Data in this exercise below:

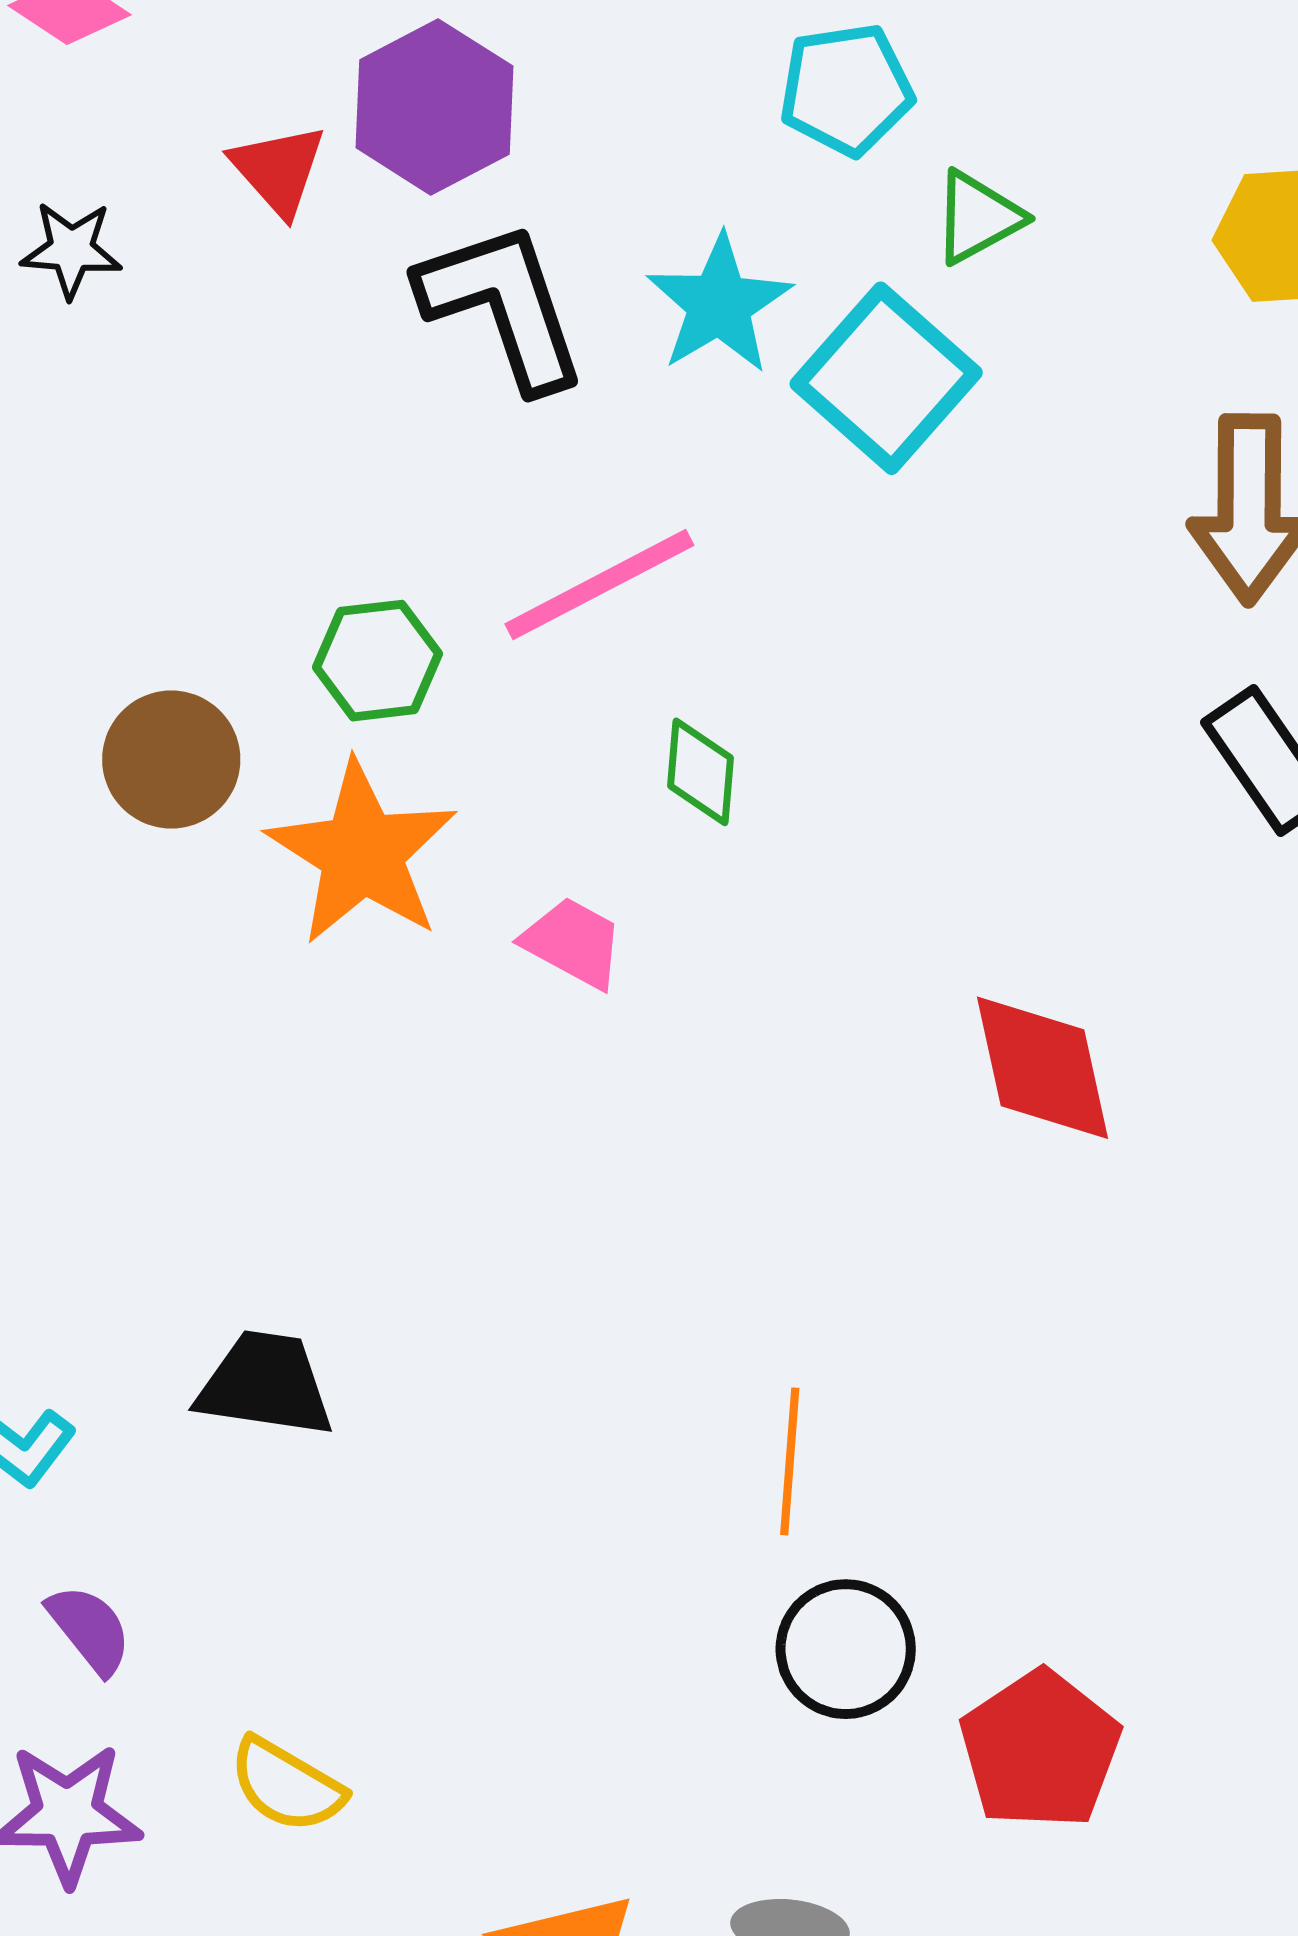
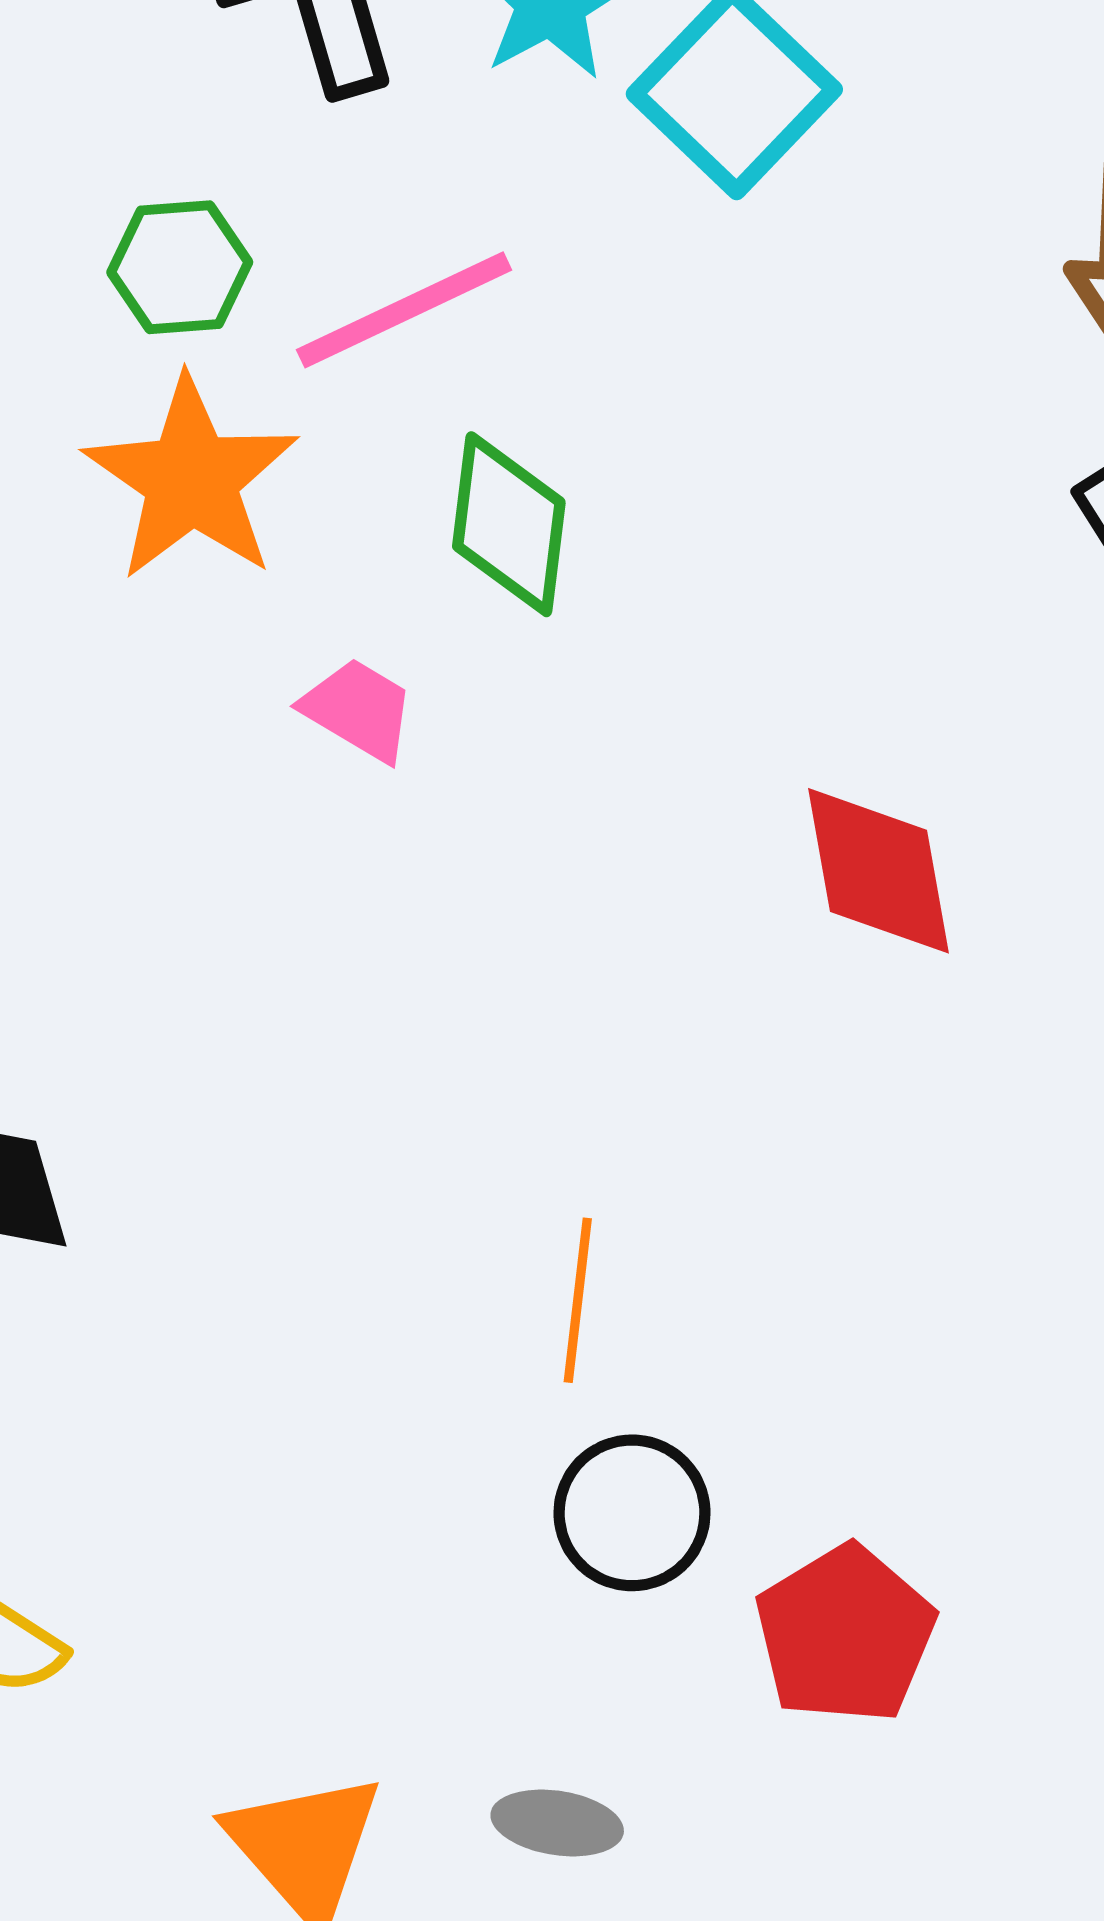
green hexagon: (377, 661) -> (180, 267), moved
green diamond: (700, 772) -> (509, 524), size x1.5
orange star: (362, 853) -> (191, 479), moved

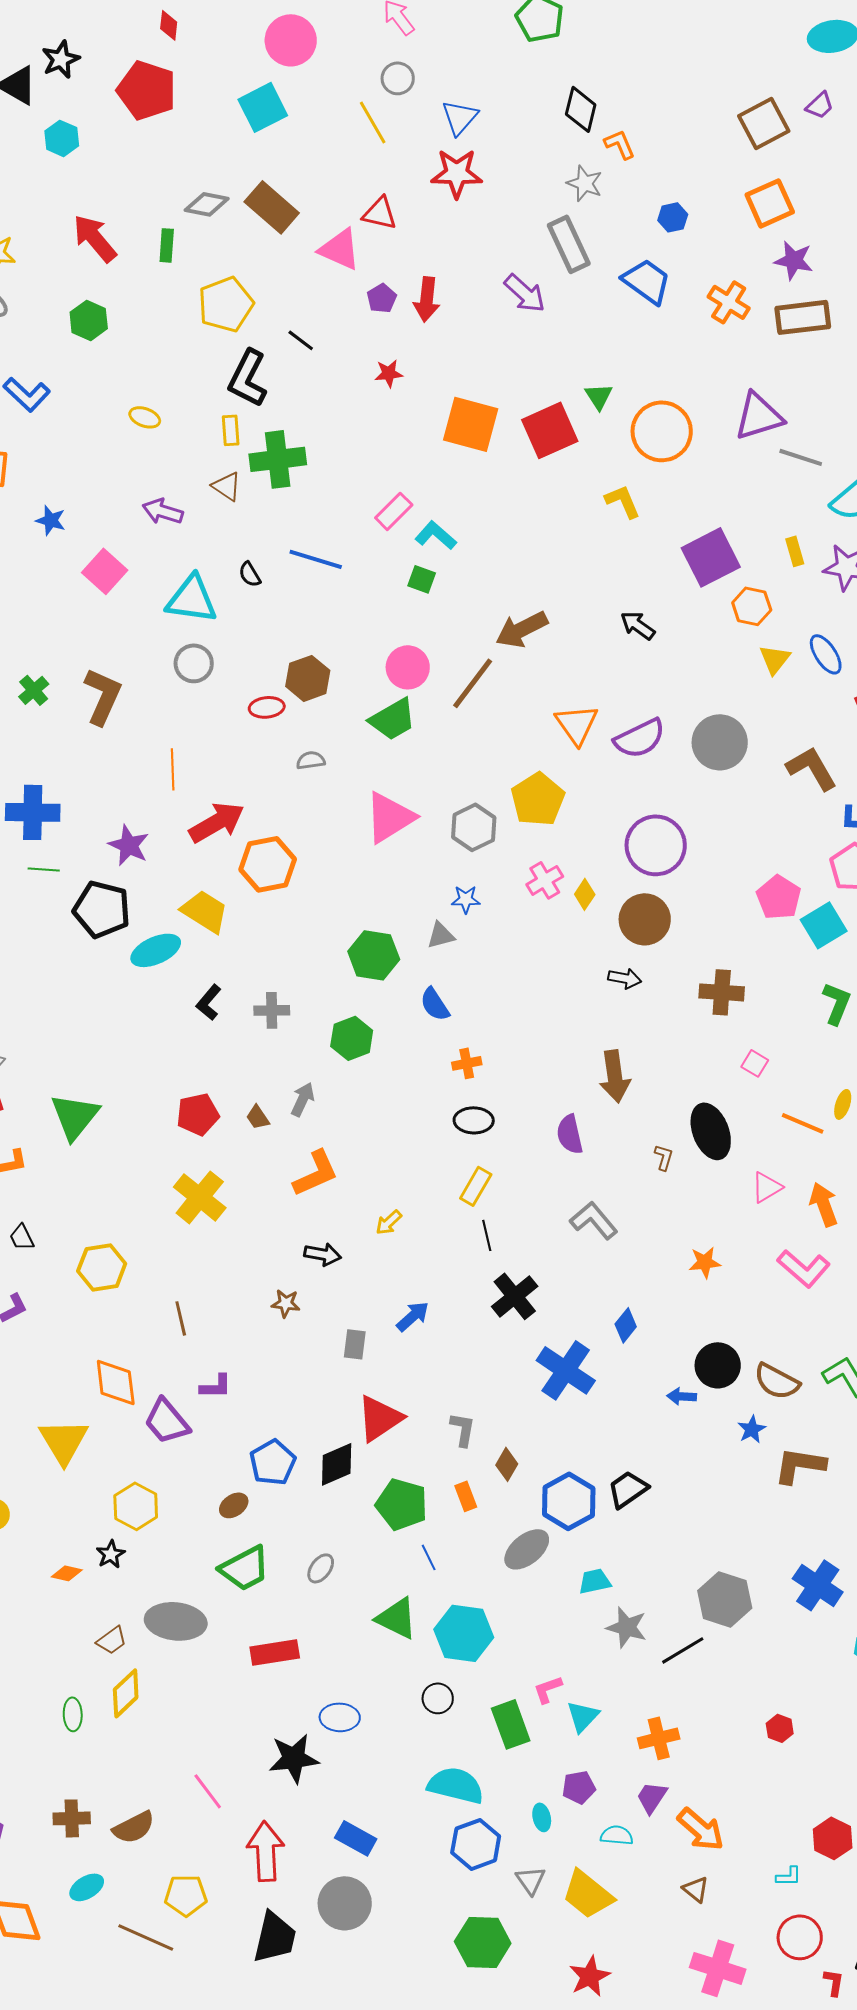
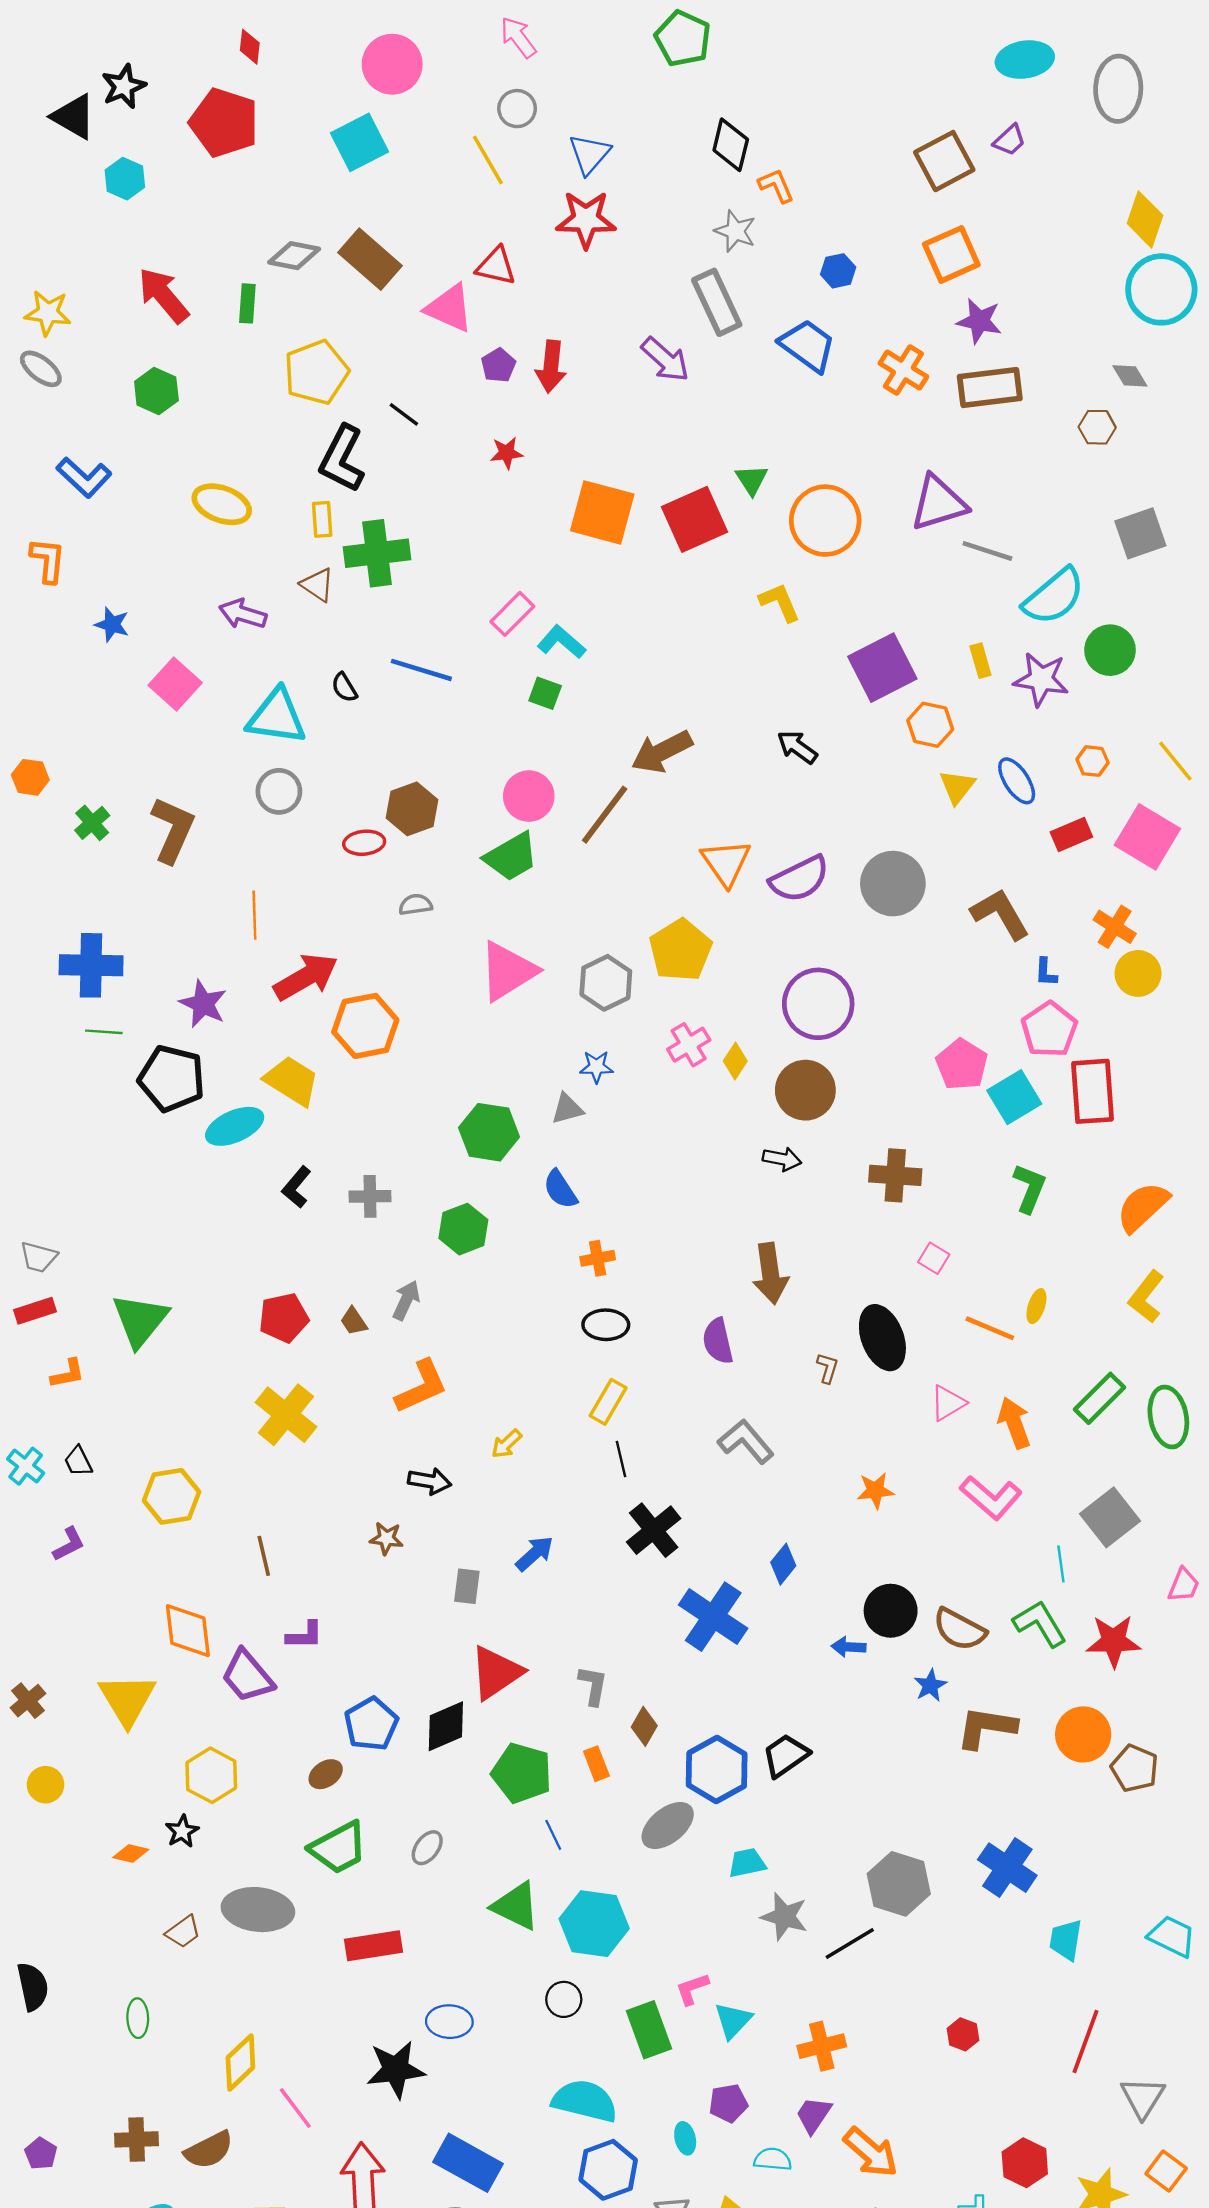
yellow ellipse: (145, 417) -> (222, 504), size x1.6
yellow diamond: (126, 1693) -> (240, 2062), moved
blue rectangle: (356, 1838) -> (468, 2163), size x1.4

End of Data in this exercise.

(Task item)
Each entry is to be output exactly, and no picture is to appear.

(Solution for this task)
green hexagon: (377, 661) -> (180, 267), moved
green diamond: (700, 772) -> (509, 524), size x1.5
orange star: (362, 853) -> (191, 479), moved

yellow ellipse: (145, 417) -> (222, 504), size x1.6
yellow diamond: (126, 1693) -> (240, 2062), moved
blue rectangle: (356, 1838) -> (468, 2163), size x1.4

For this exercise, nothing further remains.